(Before-and-after change data)
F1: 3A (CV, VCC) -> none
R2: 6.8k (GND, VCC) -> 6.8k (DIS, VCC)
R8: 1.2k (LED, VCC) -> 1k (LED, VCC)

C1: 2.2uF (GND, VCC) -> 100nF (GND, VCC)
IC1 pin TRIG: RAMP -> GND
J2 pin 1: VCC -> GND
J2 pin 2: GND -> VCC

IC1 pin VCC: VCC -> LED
--
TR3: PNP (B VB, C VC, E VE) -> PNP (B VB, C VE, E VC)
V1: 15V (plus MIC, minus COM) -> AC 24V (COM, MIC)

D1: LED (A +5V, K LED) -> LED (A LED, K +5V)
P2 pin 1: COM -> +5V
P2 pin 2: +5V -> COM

● Requirement:
Look above for the line with "D1: LED (A +5V, K LED) -> LED (A LED, K +5V)" and the line with "P2 pin 2: +5V -> COM". Write out those two lines and all the lines between them, exactly, and no others.

● Expected answer:
D1: LED (A +5V, K LED) -> LED (A LED, K +5V)
P2 pin 1: COM -> +5V
P2 pin 2: +5V -> COM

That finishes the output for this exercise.